Could you please retype all of the data below exactly?
START Extracted records
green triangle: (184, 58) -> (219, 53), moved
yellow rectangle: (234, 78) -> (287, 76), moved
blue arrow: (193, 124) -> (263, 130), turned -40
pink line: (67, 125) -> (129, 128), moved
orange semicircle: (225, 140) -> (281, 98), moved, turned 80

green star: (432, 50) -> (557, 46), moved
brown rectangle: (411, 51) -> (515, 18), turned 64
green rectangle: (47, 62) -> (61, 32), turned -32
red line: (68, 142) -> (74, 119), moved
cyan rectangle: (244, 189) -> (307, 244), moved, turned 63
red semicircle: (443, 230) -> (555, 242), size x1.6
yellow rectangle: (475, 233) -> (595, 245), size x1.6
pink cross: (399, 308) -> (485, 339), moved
END Extracted records
## [Task solution]
green triangle: (184, 58) -> (219, 53), moved
yellow rectangle: (234, 78) -> (287, 76), moved
blue arrow: (193, 124) -> (263, 130), turned -40
pink line: (67, 125) -> (129, 128), moved
orange semicircle: (225, 140) -> (281, 98), moved, turned 80

green star: (432, 50) -> (557, 46), moved
brown rectangle: (411, 51) -> (515, 18), turned 64
green rectangle: (47, 62) -> (61, 32), turned -32
red line: (68, 142) -> (74, 119), moved
cyan rectangle: (244, 189) -> (307, 244), moved, turned 63
red semicircle: (443, 230) -> (555, 242), size x1.6
yellow rectangle: (475, 233) -> (595, 245), size x1.6
pink cross: (399, 308) -> (485, 339), moved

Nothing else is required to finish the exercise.